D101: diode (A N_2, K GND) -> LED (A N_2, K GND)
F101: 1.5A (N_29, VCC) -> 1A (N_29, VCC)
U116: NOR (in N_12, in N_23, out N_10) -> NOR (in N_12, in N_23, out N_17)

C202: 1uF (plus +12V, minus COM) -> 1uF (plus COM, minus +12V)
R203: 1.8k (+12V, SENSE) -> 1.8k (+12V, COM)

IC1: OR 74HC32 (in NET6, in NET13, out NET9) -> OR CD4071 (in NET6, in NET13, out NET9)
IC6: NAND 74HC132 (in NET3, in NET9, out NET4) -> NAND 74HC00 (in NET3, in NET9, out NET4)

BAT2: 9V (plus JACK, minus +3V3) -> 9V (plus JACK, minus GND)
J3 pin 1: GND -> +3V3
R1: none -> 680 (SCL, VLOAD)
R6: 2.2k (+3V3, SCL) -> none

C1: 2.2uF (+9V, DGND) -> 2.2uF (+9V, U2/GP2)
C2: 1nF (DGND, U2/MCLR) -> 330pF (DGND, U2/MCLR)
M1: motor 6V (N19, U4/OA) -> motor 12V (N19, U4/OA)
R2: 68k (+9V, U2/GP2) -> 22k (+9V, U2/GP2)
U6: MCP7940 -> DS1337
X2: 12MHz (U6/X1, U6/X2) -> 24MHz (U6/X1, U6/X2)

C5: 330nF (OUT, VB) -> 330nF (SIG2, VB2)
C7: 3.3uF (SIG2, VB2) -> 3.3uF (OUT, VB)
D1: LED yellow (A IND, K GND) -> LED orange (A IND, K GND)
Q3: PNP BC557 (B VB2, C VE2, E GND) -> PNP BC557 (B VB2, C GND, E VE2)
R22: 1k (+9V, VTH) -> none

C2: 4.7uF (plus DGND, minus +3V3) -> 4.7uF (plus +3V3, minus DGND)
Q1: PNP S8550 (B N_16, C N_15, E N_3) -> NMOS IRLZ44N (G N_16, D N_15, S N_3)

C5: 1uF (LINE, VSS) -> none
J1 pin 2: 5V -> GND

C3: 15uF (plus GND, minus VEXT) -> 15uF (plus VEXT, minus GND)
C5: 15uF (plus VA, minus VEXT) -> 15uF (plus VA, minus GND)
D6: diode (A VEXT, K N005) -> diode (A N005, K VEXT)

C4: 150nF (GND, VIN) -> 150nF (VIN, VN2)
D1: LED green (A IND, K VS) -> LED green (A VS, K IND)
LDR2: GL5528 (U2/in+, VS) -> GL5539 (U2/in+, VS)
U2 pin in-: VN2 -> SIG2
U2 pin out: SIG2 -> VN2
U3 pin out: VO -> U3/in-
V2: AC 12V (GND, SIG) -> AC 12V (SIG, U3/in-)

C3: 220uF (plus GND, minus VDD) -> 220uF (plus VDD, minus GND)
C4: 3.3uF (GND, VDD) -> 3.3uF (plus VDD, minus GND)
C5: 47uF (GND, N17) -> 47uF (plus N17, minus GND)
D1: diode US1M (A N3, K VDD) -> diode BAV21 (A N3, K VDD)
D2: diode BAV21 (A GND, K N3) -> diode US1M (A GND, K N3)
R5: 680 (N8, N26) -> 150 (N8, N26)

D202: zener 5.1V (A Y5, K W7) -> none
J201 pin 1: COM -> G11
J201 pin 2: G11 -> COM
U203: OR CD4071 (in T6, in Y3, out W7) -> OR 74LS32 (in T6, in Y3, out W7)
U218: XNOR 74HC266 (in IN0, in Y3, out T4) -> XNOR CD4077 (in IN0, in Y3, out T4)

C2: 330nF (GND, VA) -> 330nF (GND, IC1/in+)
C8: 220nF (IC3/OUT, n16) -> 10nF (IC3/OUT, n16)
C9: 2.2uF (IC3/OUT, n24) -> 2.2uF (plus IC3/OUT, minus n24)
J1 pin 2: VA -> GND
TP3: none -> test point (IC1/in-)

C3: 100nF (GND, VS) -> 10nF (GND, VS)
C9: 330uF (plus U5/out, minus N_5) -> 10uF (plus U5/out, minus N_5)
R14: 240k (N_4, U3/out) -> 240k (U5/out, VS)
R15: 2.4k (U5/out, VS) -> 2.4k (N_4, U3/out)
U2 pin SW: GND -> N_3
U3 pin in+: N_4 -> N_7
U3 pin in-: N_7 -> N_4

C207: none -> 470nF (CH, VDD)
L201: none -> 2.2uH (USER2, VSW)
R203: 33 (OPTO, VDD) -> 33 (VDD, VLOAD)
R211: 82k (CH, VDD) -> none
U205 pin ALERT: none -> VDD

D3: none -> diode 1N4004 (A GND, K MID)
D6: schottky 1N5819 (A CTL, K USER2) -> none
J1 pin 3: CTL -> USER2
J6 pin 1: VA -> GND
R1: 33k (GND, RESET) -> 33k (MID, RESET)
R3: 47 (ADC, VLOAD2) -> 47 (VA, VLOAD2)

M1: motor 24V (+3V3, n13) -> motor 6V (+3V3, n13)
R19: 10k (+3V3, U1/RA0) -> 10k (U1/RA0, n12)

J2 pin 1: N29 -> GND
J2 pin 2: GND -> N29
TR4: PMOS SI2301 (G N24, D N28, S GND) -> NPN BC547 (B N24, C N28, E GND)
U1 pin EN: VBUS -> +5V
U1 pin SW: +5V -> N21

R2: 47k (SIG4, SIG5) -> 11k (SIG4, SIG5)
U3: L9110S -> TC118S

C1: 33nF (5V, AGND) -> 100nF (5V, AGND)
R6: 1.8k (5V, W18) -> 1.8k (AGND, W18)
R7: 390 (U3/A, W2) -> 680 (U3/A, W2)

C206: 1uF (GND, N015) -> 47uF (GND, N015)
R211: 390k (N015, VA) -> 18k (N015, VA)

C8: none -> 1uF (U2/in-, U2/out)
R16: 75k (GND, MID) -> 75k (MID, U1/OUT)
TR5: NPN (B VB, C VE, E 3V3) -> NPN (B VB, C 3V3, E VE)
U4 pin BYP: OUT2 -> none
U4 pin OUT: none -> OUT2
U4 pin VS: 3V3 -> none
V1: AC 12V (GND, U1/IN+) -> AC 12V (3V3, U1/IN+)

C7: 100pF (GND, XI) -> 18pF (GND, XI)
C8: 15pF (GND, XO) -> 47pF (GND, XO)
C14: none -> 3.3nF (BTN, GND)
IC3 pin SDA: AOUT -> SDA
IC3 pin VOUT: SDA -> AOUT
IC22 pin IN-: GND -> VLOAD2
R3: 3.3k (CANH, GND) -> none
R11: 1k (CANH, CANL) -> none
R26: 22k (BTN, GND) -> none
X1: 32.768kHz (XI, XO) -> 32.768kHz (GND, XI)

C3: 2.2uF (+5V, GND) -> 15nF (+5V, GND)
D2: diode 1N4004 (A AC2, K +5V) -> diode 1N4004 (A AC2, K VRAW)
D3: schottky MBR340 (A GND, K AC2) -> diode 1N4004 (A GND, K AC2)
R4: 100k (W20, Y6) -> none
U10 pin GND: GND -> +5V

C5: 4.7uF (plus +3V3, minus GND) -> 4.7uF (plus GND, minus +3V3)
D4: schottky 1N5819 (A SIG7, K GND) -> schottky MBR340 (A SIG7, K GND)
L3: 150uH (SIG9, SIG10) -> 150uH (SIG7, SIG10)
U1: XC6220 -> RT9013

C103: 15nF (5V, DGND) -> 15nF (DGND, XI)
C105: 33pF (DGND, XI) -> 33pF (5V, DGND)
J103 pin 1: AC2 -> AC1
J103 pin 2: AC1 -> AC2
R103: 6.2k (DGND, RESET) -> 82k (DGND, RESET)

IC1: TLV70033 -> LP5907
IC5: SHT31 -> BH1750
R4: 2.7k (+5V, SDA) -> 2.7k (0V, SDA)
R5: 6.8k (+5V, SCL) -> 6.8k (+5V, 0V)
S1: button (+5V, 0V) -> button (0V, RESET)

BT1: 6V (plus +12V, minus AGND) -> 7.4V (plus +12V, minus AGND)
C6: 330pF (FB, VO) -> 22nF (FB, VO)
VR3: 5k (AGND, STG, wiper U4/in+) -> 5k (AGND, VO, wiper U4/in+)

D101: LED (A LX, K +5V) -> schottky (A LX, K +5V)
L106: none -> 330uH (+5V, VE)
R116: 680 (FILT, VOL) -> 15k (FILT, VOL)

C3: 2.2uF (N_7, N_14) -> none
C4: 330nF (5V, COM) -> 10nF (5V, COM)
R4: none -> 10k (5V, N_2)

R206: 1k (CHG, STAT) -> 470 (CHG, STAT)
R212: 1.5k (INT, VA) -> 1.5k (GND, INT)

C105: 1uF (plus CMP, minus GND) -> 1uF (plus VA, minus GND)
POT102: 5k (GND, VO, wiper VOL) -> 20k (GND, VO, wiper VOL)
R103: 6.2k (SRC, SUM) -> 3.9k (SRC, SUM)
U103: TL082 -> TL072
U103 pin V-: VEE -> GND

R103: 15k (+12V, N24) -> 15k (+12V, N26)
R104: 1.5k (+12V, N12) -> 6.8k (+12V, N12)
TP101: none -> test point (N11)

....................

Using the data above, extract exactly the lines from the one that holds "R16: 75k (GND, MID) -> 75k (MID, U1/OUT)" to the one that holds "R4: 2.7k (+5V, SDA) -> 2.7k (0V, SDA)", both ends included, and no others.

### OUTPUT FOR THIS EXERCISE
R16: 75k (GND, MID) -> 75k (MID, U1/OUT)
TR5: NPN (B VB, C VE, E 3V3) -> NPN (B VB, C 3V3, E VE)
U4 pin BYP: OUT2 -> none
U4 pin OUT: none -> OUT2
U4 pin VS: 3V3 -> none
V1: AC 12V (GND, U1/IN+) -> AC 12V (3V3, U1/IN+)

C7: 100pF (GND, XI) -> 18pF (GND, XI)
C8: 15pF (GND, XO) -> 47pF (GND, XO)
C14: none -> 3.3nF (BTN, GND)
IC3 pin SDA: AOUT -> SDA
IC3 pin VOUT: SDA -> AOUT
IC22 pin IN-: GND -> VLOAD2
R3: 3.3k (CANH, GND) -> none
R11: 1k (CANH, CANL) -> none
R26: 22k (BTN, GND) -> none
X1: 32.768kHz (XI, XO) -> 32.768kHz (GND, XI)

C3: 2.2uF (+5V, GND) -> 15nF (+5V, GND)
D2: diode 1N4004 (A AC2, K +5V) -> diode 1N4004 (A AC2, K VRAW)
D3: schottky MBR340 (A GND, K AC2) -> diode 1N4004 (A GND, K AC2)
R4: 100k (W20, Y6) -> none
U10 pin GND: GND -> +5V

C5: 4.7uF (plus +3V3, minus GND) -> 4.7uF (plus GND, minus +3V3)
D4: schottky 1N5819 (A SIG7, K GND) -> schottky MBR340 (A SIG7, K GND)
L3: 150uH (SIG9, SIG10) -> 150uH (SIG7, SIG10)
U1: XC6220 -> RT9013

C103: 15nF (5V, DGND) -> 15nF (DGND, XI)
C105: 33pF (DGND, XI) -> 33pF (5V, DGND)
J103 pin 1: AC2 -> AC1
J103 pin 2: AC1 -> AC2
R103: 6.2k (DGND, RESET) -> 82k (DGND, RESET)

IC1: TLV70033 -> LP5907
IC5: SHT31 -> BH1750
R4: 2.7k (+5V, SDA) -> 2.7k (0V, SDA)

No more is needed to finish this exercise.